• **Object correspondence data**
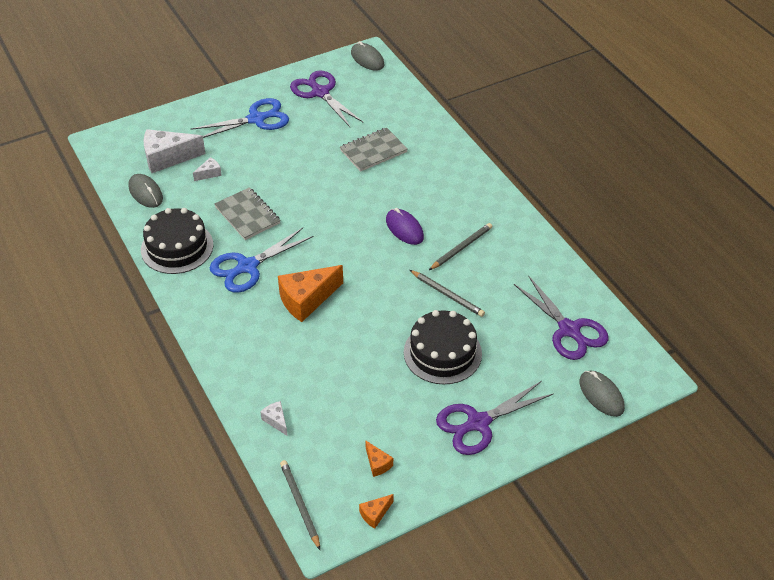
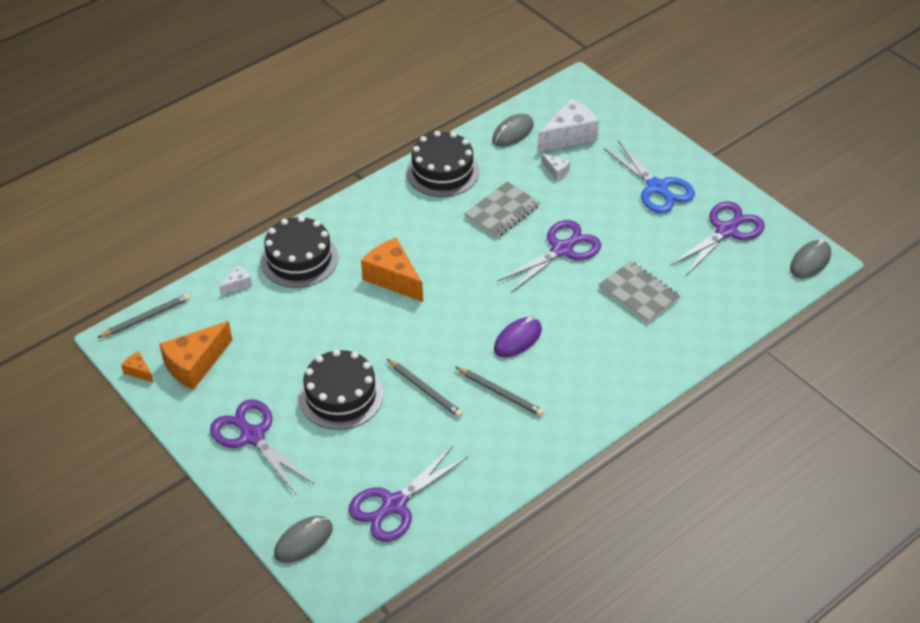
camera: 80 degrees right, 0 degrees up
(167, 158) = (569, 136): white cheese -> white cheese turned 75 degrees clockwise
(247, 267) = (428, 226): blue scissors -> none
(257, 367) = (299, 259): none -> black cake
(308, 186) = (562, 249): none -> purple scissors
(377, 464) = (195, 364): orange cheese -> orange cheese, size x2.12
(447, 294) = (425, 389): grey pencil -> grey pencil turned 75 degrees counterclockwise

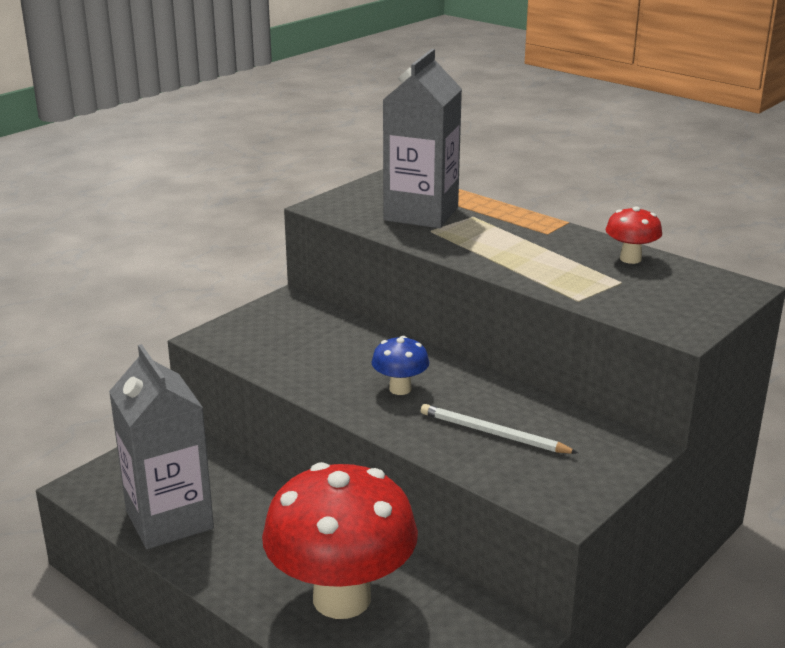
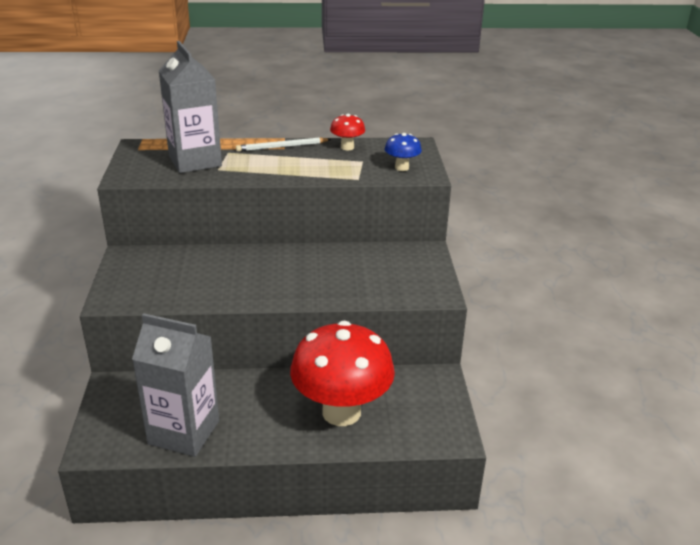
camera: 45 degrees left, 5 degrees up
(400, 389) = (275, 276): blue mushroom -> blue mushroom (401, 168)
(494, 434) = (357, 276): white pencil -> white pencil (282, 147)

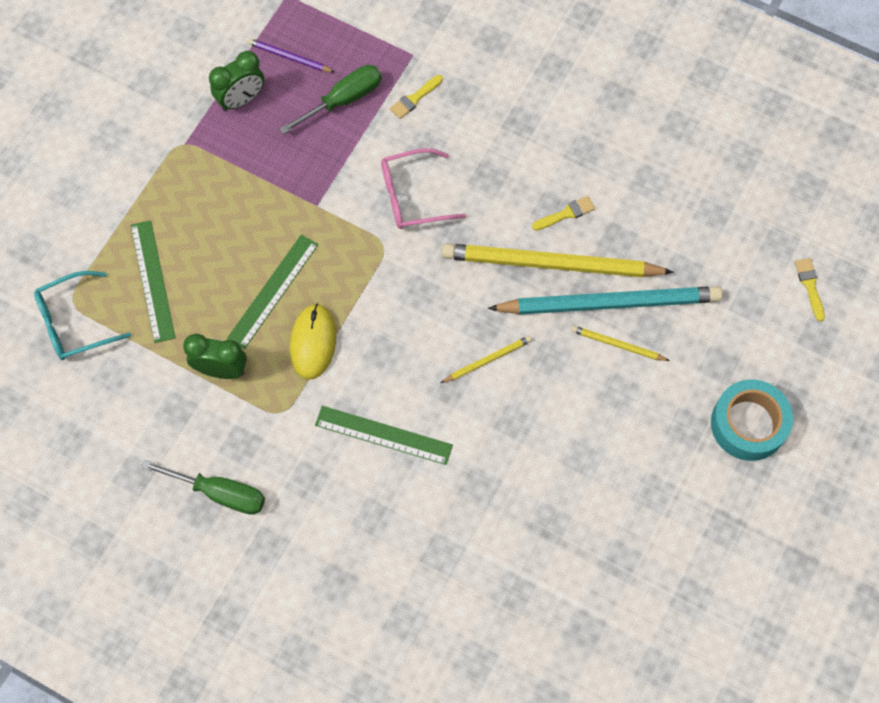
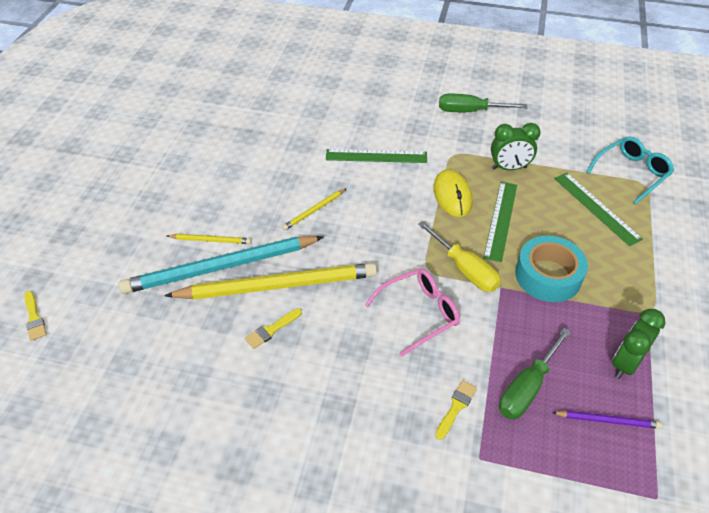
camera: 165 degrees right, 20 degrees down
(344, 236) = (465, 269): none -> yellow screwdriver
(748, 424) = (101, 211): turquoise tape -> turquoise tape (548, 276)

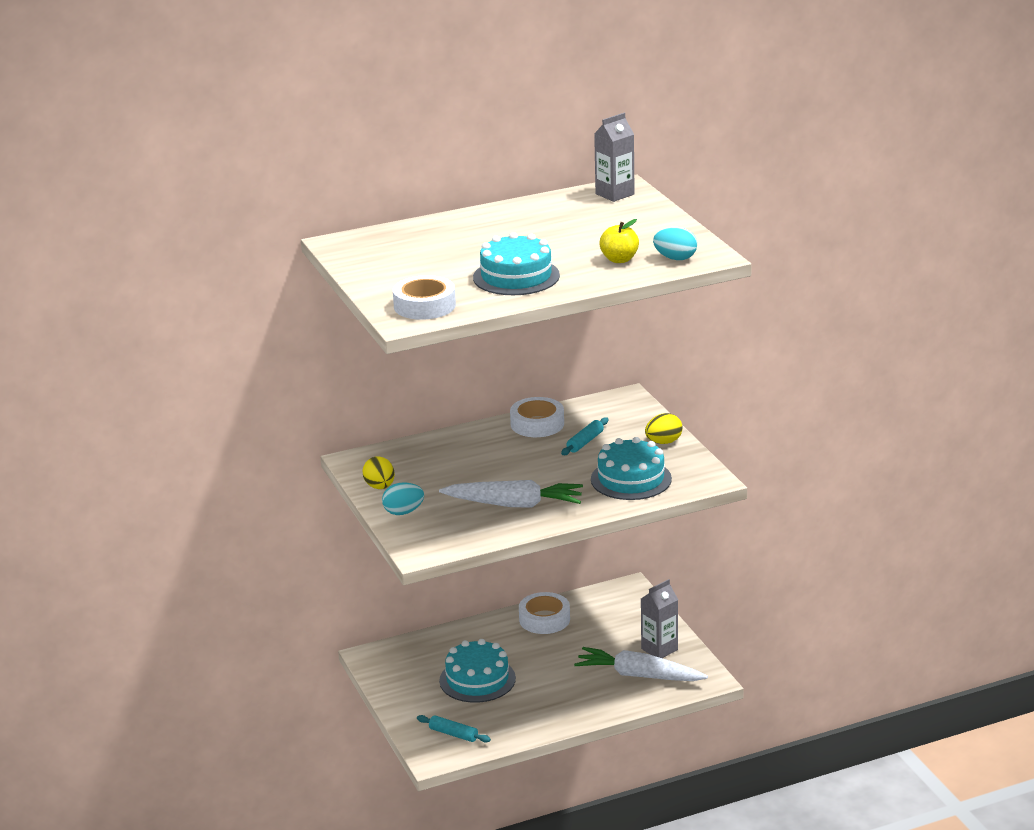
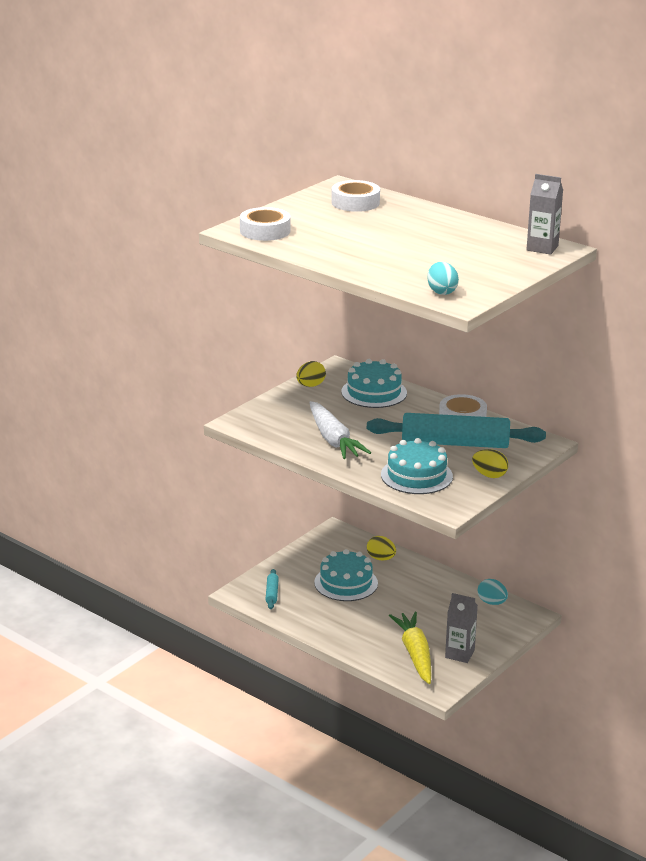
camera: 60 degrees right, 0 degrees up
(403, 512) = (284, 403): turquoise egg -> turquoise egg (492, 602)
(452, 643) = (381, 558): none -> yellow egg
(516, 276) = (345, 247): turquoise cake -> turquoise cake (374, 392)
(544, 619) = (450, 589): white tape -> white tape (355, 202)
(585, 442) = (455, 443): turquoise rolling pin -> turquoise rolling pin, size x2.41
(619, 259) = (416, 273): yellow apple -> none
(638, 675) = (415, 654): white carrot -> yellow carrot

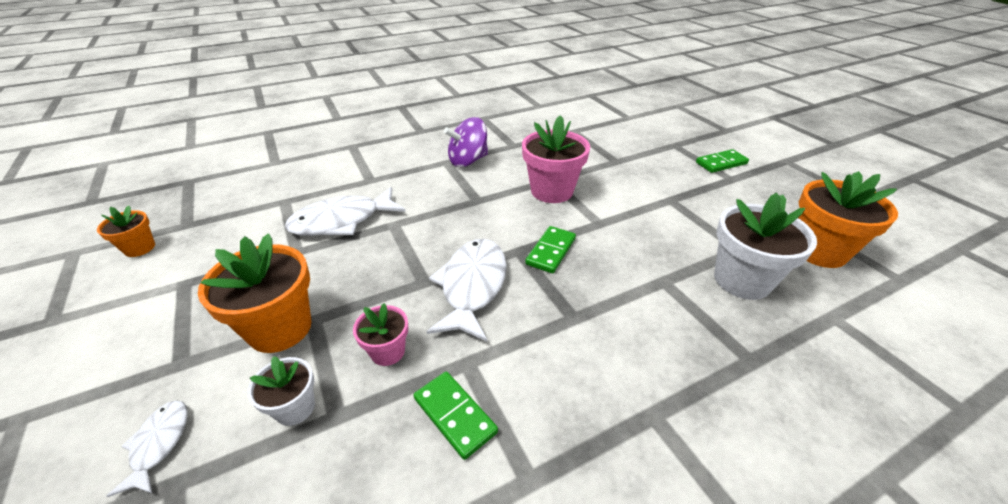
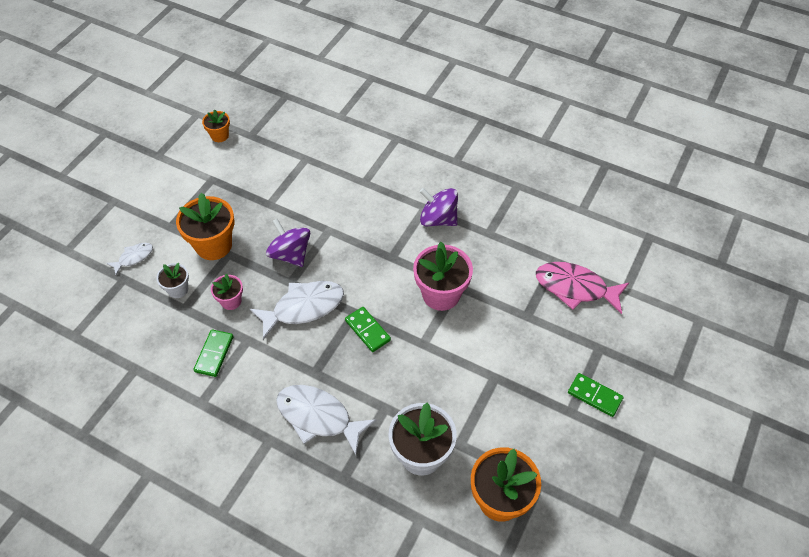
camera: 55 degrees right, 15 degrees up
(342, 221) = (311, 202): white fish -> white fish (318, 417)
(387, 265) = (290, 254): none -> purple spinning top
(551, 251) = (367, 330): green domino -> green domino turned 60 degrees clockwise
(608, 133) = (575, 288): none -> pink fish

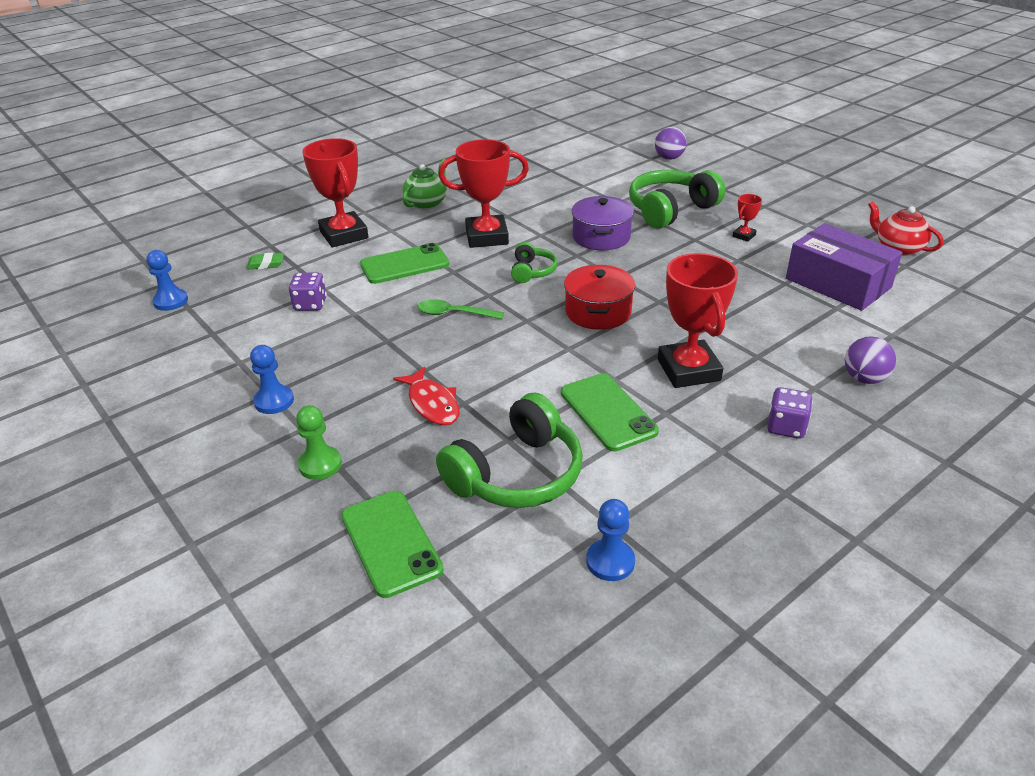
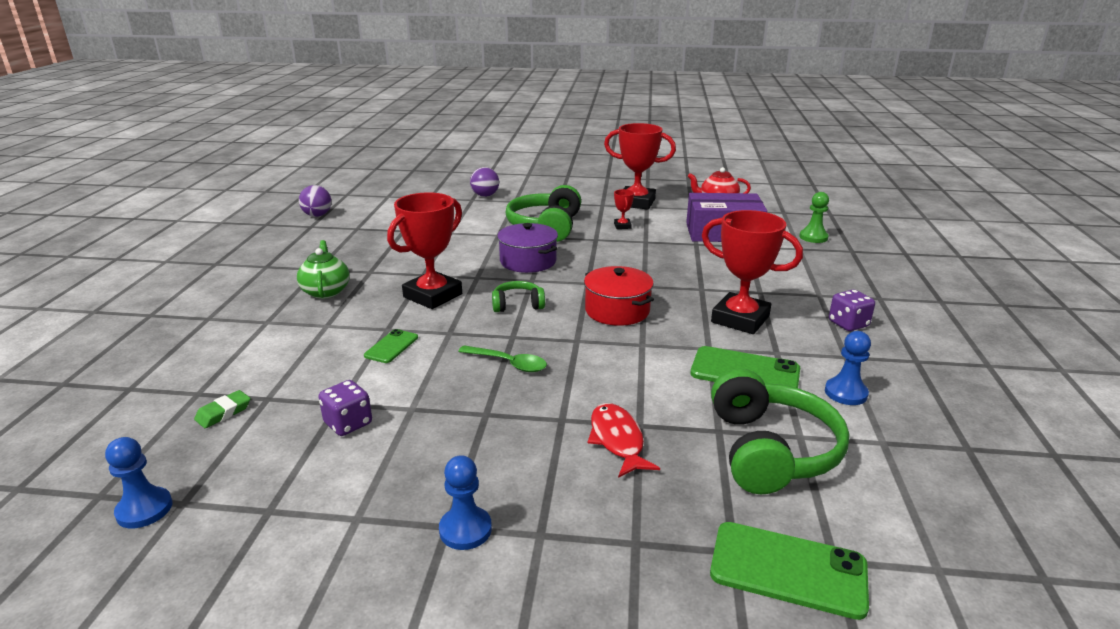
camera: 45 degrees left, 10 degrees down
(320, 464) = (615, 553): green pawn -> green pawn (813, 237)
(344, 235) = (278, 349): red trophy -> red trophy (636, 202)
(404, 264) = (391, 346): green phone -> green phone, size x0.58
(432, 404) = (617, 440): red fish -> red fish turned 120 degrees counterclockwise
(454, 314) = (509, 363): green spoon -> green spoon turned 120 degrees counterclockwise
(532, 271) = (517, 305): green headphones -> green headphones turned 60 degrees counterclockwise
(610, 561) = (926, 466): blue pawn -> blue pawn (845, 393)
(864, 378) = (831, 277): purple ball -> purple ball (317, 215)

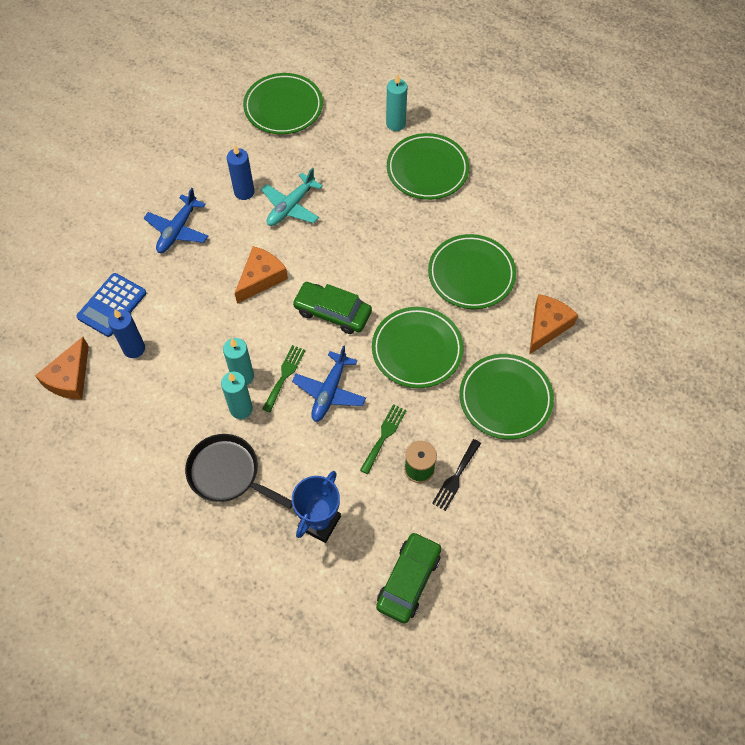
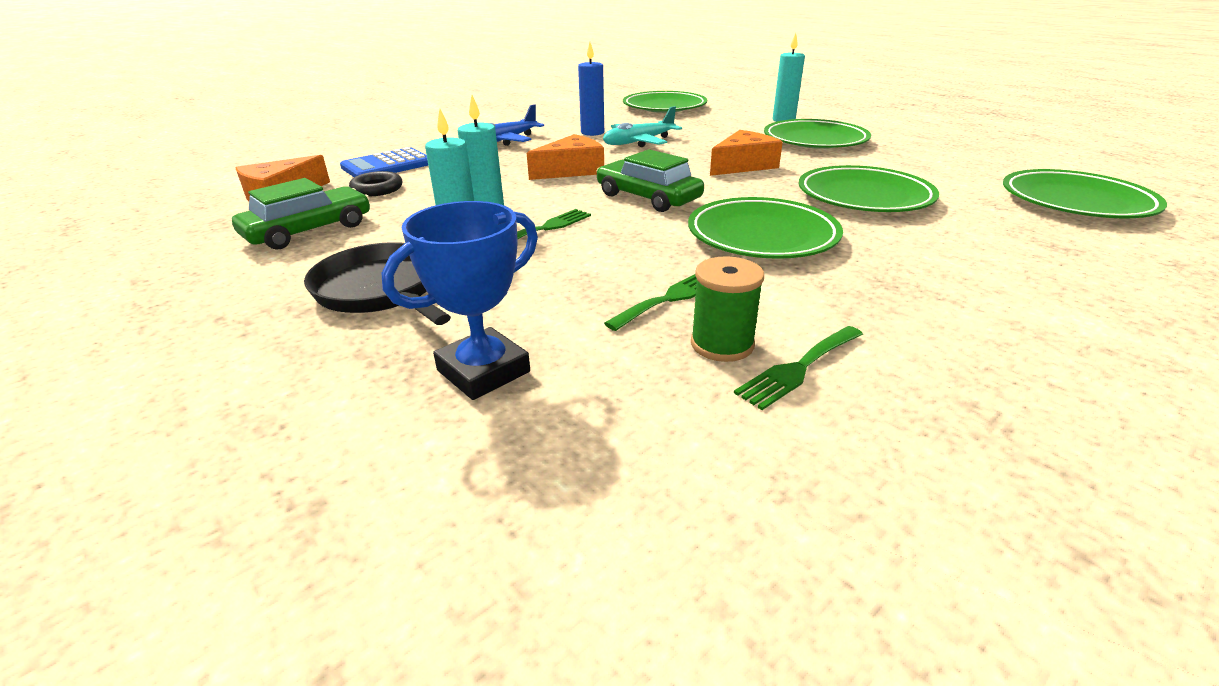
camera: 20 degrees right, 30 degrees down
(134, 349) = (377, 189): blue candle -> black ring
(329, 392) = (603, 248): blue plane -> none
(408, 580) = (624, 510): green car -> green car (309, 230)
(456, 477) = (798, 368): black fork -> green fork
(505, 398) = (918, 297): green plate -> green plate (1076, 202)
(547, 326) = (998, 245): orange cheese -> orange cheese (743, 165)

• **Task requirements**
Report how many lines of the data above hold the string "pawn". Nothing else belongs in the answer.

• **Response to the exercise**
2